Coordinate-based change listings:
━━━━━━━━
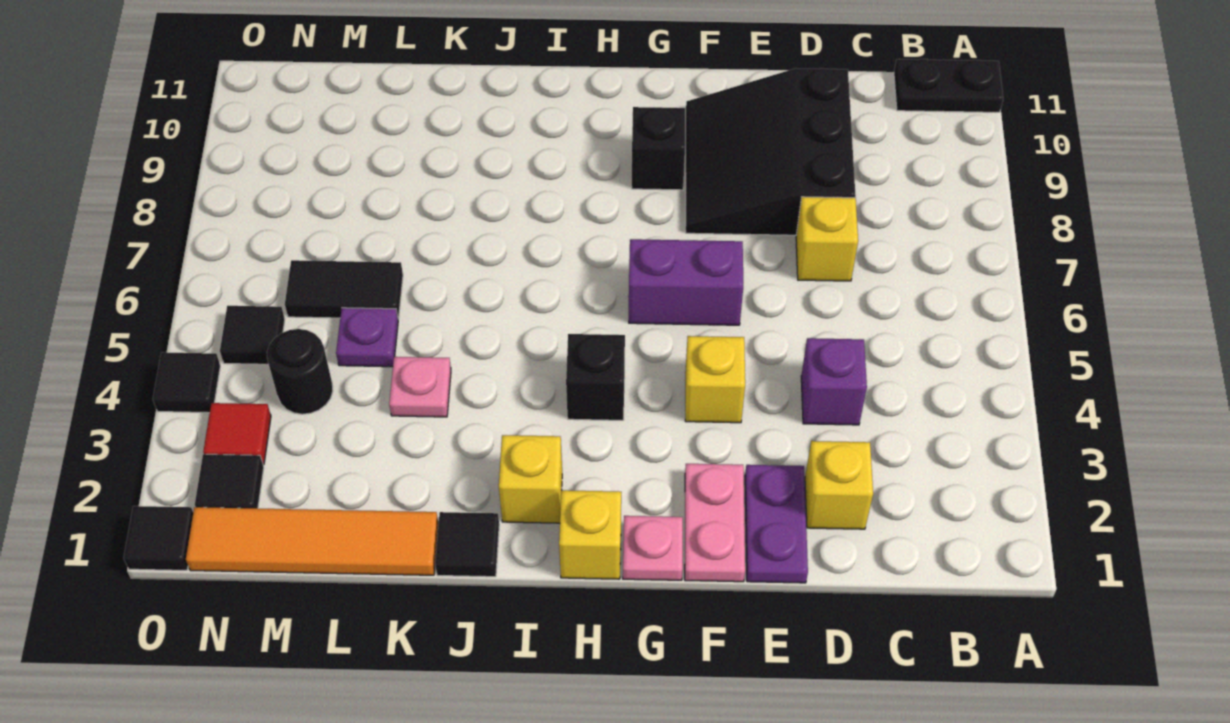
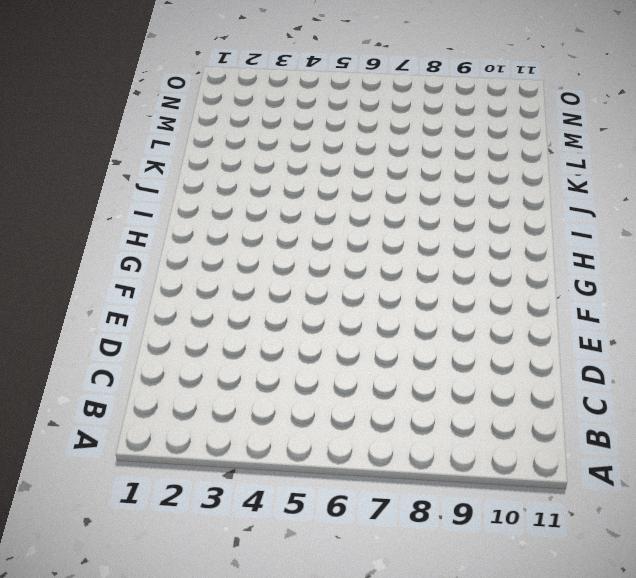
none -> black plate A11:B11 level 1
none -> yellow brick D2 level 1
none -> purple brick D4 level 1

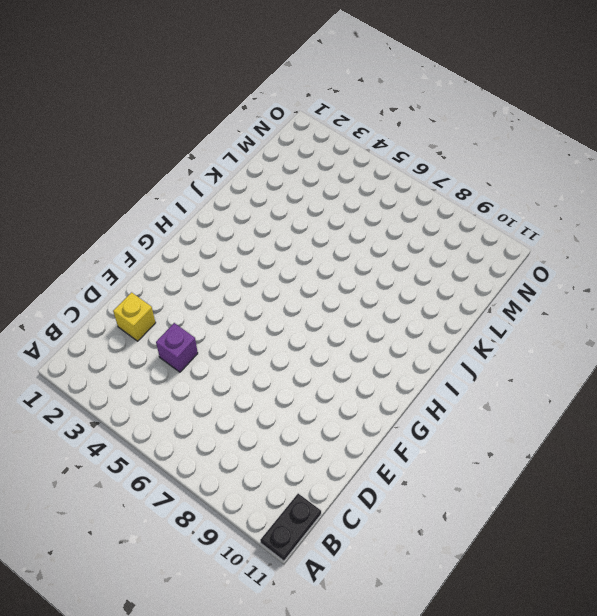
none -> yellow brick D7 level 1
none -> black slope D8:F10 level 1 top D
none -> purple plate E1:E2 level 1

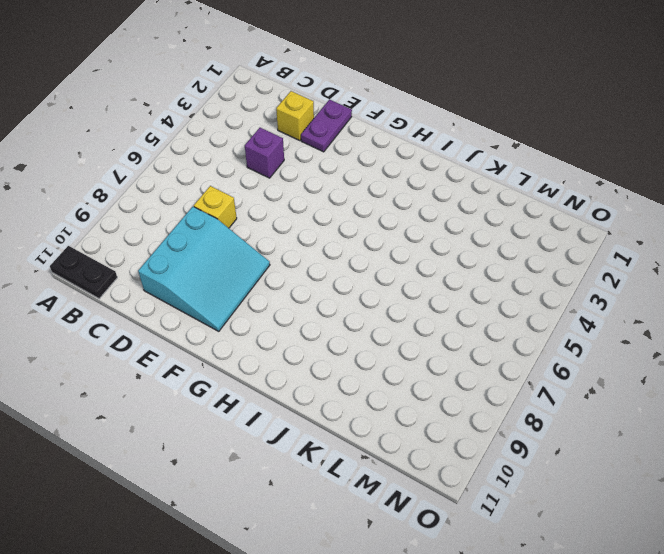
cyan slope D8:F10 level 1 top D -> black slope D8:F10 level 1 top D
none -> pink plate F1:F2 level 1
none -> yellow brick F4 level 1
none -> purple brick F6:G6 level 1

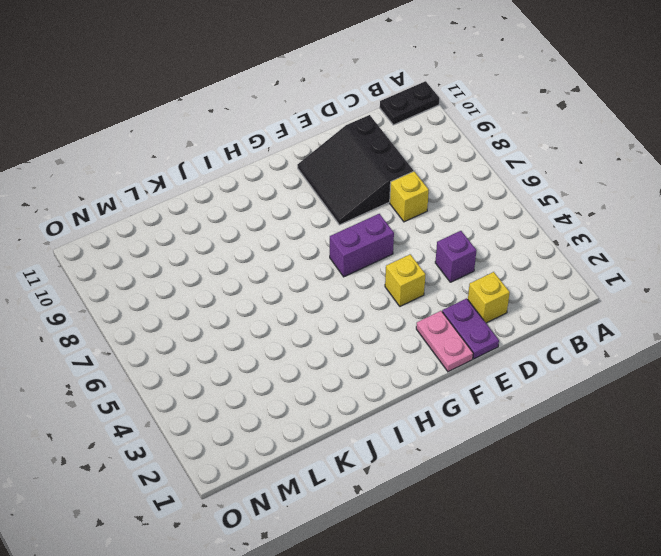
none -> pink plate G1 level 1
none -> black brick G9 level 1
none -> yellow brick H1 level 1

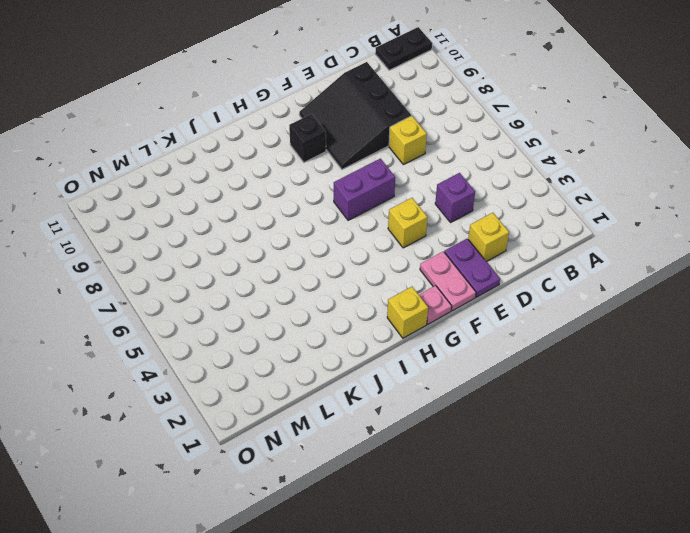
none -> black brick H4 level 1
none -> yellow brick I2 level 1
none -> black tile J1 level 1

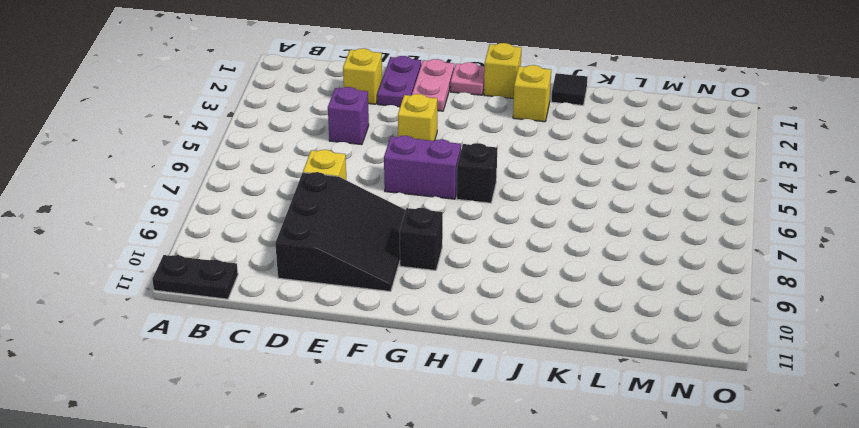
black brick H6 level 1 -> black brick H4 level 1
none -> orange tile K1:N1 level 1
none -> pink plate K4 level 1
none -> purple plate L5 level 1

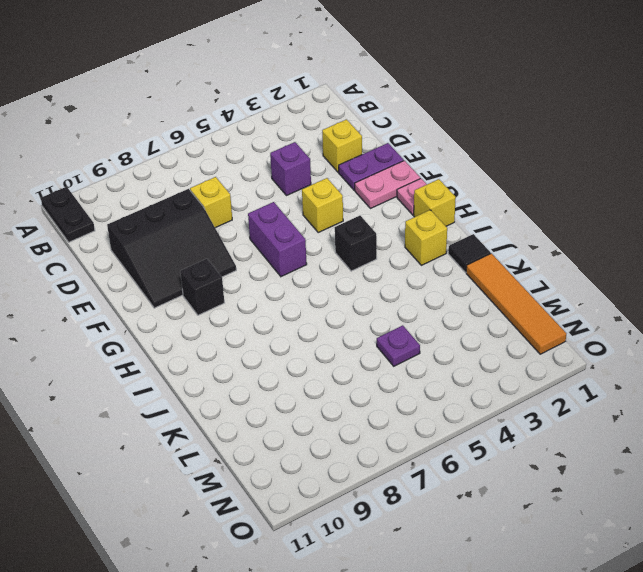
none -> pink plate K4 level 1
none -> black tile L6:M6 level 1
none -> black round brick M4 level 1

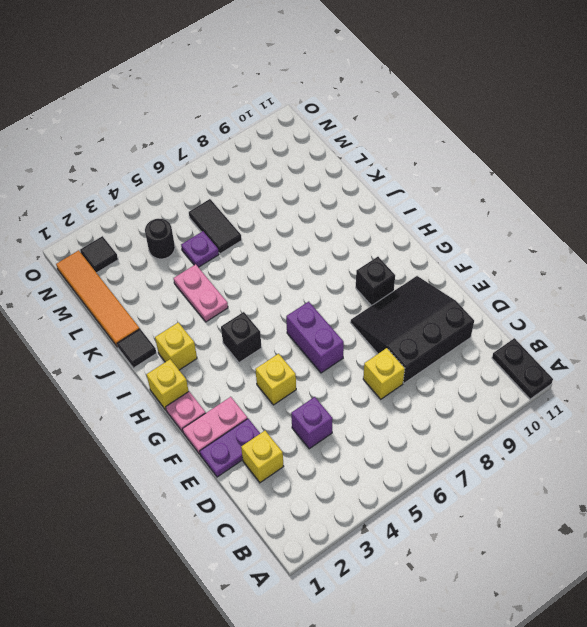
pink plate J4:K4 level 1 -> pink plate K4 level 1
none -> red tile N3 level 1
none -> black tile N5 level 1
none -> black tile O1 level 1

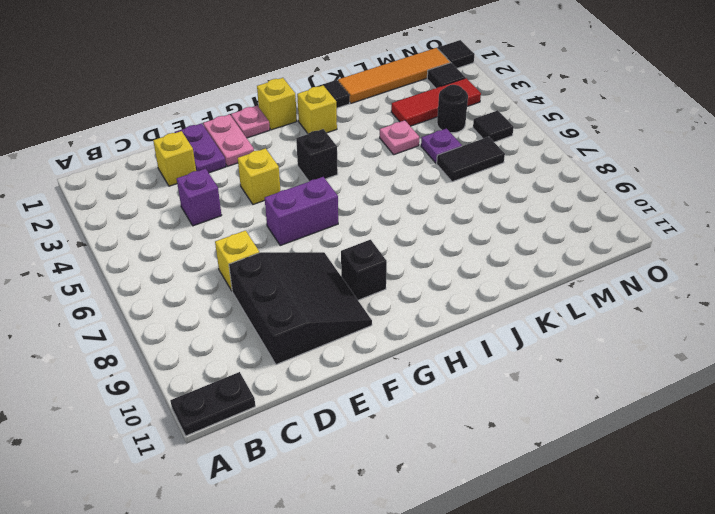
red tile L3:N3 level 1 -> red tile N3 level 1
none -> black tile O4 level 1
━━━━━━━━
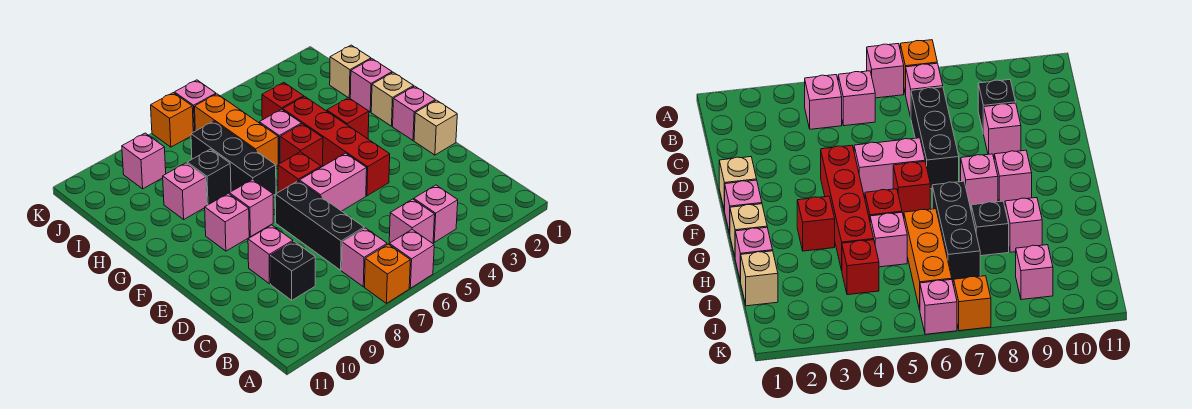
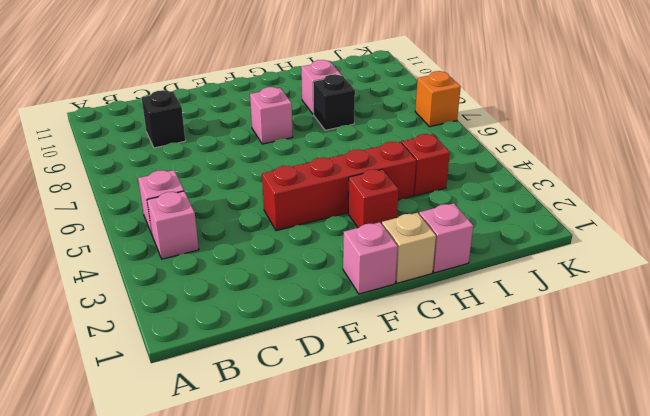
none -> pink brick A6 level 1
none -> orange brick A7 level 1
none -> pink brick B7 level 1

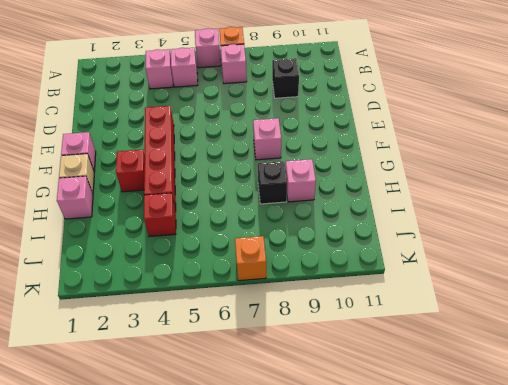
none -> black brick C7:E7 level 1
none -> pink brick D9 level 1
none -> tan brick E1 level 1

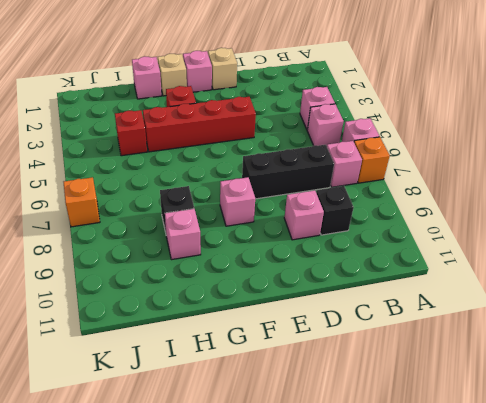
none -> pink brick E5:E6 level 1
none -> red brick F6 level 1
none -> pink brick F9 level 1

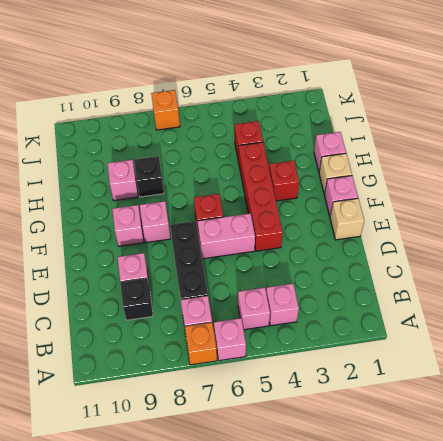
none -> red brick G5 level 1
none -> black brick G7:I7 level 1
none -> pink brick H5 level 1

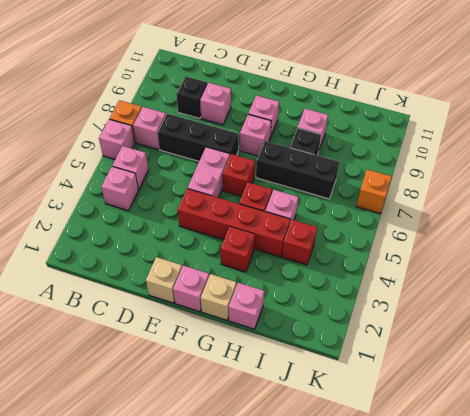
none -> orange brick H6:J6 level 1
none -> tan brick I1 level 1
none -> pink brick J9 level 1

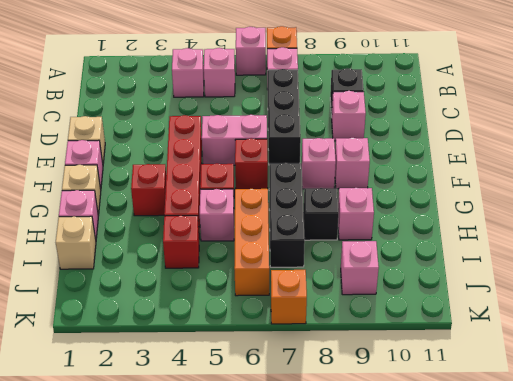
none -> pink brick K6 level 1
━━━━━━━━
**What the task requires:** The reply should hold the entries above from the line with "none -> pink brick B7 level 1" to the line with "none -> pink brick K6 level 1", duplicated exactly, pictures excluded.

**Exercise response:**
none -> pink brick B7 level 1

none -> black brick C7:E7 level 1
none -> pink brick D9 level 1
none -> tan brick E1 level 1

none -> pink brick E5:E6 level 1
none -> red brick F6 level 1
none -> pink brick F9 level 1

none -> red brick G5 level 1
none -> black brick G7:I7 level 1
none -> pink brick H5 level 1

none -> orange brick H6:J6 level 1
none -> tan brick I1 level 1
none -> pink brick J9 level 1

none -> pink brick K6 level 1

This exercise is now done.